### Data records

——————————

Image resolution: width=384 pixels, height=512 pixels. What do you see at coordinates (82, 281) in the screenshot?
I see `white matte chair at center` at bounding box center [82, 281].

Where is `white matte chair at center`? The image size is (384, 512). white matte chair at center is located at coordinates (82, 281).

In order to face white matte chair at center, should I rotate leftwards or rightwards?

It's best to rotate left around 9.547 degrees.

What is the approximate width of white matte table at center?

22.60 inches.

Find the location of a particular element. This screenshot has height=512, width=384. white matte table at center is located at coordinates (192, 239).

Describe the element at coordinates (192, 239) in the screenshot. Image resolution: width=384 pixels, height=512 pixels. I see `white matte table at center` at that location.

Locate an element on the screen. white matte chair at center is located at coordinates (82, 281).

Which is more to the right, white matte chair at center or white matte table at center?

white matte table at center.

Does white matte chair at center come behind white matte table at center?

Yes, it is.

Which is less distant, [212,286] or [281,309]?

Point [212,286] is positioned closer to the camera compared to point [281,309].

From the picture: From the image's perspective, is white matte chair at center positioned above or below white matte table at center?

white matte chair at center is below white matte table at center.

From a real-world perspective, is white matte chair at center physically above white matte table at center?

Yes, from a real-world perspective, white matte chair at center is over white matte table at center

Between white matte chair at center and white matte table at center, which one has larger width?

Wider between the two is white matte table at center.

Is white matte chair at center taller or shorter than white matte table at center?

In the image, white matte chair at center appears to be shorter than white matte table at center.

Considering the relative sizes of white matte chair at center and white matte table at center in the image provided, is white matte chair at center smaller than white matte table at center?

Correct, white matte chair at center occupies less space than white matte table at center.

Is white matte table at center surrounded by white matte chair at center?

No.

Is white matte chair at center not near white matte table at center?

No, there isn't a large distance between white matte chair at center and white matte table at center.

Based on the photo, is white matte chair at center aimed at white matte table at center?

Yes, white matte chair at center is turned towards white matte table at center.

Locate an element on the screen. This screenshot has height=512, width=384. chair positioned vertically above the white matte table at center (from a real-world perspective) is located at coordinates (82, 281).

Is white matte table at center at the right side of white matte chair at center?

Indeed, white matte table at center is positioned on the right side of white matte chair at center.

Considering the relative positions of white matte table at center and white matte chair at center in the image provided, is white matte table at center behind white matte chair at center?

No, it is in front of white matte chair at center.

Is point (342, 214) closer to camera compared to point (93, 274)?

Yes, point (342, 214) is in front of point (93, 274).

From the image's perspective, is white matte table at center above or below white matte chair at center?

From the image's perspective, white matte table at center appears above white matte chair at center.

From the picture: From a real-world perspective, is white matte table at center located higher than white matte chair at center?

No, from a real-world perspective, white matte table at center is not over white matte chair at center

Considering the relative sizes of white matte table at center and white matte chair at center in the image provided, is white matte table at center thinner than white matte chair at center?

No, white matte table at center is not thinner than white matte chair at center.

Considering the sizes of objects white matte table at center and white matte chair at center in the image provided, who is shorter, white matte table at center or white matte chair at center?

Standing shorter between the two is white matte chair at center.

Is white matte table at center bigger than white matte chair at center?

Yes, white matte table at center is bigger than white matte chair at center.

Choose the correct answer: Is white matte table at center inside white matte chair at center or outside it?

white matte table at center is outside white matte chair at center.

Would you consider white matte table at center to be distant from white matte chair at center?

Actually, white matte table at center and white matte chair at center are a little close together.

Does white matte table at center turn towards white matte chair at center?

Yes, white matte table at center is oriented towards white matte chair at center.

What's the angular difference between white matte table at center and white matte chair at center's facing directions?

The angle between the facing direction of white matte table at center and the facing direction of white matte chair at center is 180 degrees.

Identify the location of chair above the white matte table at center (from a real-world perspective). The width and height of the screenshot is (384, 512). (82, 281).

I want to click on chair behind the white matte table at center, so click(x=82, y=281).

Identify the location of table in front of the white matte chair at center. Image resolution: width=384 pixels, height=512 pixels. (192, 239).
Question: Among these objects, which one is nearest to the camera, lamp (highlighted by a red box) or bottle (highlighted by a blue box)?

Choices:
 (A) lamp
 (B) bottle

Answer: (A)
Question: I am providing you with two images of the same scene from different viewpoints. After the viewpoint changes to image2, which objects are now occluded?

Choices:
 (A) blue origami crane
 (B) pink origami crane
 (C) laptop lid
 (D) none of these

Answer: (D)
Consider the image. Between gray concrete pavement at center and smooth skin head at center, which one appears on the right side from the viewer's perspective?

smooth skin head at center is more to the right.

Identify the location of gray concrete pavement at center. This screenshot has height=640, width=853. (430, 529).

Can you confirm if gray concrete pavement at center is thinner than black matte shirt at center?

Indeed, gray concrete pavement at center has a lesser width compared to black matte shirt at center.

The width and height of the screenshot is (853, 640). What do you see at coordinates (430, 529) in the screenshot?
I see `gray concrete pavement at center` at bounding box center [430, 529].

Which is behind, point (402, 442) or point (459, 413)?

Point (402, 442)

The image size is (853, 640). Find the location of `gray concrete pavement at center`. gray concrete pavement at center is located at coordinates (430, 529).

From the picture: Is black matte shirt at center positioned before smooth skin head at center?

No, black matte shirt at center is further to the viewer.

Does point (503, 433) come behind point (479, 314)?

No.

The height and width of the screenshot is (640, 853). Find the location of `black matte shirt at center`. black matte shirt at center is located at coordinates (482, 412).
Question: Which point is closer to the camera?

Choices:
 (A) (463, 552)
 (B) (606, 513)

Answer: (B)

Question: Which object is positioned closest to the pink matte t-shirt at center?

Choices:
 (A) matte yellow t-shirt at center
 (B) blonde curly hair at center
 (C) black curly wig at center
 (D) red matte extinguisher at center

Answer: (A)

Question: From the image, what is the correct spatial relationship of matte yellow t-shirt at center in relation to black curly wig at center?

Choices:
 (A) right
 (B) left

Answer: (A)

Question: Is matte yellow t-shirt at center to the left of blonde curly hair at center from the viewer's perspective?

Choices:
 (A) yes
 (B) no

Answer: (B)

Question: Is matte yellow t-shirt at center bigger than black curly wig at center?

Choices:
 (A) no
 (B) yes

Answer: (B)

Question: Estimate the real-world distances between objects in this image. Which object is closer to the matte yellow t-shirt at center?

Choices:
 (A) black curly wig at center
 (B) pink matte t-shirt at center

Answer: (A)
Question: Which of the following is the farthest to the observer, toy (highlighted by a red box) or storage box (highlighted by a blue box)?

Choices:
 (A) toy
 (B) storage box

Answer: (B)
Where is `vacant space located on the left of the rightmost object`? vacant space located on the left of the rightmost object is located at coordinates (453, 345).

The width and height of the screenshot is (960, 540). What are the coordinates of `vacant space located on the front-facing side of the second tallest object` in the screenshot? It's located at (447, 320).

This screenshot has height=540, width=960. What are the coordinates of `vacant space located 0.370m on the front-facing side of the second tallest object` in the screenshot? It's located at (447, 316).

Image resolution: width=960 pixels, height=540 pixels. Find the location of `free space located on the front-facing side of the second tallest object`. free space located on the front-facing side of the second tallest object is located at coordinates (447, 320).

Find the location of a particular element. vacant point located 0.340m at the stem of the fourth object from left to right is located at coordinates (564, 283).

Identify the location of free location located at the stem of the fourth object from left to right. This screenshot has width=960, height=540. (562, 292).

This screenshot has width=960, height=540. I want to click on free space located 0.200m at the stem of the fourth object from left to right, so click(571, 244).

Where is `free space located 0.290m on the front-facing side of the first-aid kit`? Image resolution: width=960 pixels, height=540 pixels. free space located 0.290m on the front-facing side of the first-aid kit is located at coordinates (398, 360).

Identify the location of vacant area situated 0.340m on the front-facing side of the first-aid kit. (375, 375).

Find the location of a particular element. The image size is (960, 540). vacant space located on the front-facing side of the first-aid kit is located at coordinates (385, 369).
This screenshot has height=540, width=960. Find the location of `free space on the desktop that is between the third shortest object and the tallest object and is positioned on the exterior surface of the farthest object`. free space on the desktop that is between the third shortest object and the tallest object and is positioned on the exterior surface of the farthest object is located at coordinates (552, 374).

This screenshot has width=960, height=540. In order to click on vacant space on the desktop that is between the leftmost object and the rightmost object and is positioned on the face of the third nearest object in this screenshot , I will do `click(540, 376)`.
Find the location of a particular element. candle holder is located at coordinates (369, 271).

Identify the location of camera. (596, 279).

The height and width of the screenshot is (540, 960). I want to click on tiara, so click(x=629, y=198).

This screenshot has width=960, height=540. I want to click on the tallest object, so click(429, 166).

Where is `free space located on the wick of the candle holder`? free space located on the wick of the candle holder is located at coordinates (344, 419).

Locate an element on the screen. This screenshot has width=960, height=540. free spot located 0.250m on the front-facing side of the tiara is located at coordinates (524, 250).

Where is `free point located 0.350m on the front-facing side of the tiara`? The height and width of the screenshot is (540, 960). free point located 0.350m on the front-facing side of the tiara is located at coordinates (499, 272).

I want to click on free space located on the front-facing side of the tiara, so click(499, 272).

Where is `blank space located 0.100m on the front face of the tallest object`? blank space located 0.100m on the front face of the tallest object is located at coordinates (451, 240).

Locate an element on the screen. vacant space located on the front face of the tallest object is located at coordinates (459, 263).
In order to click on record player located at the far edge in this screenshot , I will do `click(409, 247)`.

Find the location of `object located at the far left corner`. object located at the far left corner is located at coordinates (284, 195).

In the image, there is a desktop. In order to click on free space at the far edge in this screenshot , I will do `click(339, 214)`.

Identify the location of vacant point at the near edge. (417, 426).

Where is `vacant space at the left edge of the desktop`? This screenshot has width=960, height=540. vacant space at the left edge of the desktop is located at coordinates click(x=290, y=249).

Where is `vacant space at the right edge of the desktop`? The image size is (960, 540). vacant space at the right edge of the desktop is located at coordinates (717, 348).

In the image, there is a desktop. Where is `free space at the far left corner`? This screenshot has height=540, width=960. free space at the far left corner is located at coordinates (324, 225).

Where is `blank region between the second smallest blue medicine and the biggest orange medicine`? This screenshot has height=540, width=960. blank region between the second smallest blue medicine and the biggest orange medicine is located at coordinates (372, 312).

——————————

### Assigned task
Render the listing from its first line through the line containing "Locate an element on the screen. white" as a JSON list of strings, one string per line, omitting blank lines.

### Result of the exercise
[
  "Image resolution: width=384 pixels, height=512 pixels. What do you see at coordinates (82, 281) in the screenshot?",
  "I see `white matte chair at center` at bounding box center [82, 281].",
  "Where is `white matte chair at center`? The image size is (384, 512). white matte chair at center is located at coordinates (82, 281).",
  "In order to face white matte chair at center, should I rotate leftwards or rightwards?",
  "It's best to rotate left around 9.547 degrees.",
  "What is the approximate width of white matte table at center?",
  "22.60 inches.",
  "Find the location of a particular element. This screenshot has height=512, width=384. white matte table at center is located at coordinates (192, 239).",
  "Describe the element at coordinates (192, 239) in the screenshot. Image resolution: width=384 pixels, height=512 pixels. I see `white matte table at center` at that location.",
  "Locate an element on the screen. white matte chair at center is located at coordinates (82, 281)."
]